= Beginning of Section =

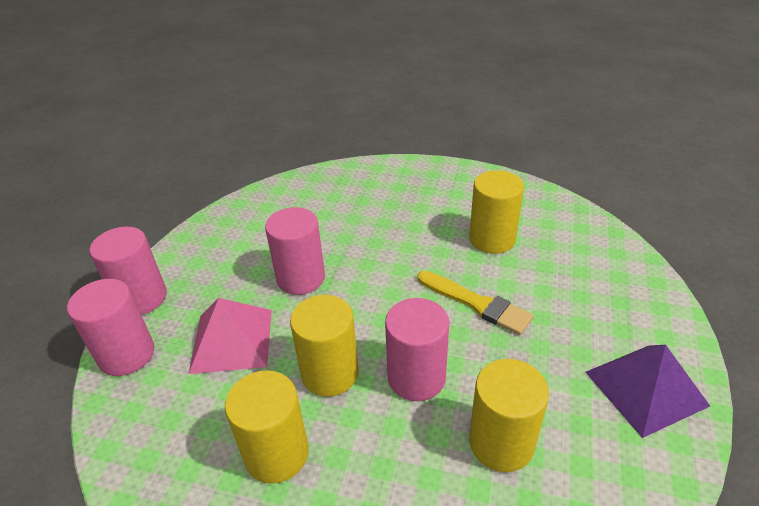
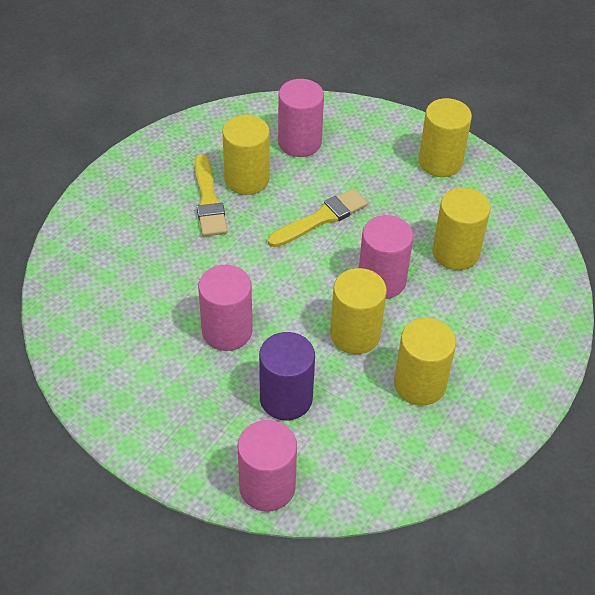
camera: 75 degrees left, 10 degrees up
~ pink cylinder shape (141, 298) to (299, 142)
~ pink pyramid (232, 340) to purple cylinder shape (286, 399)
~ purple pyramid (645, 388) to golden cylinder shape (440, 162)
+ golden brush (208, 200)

= End of Section =

Report every line of the entries that carries the word "cylinder".

» **WRITTEN ANSWER**
~ pink cylinder shape (141, 298) to (299, 142)
~ pink pyramid (232, 340) to purple cylinder shape (286, 399)
~ purple pyramid (645, 388) to golden cylinder shape (440, 162)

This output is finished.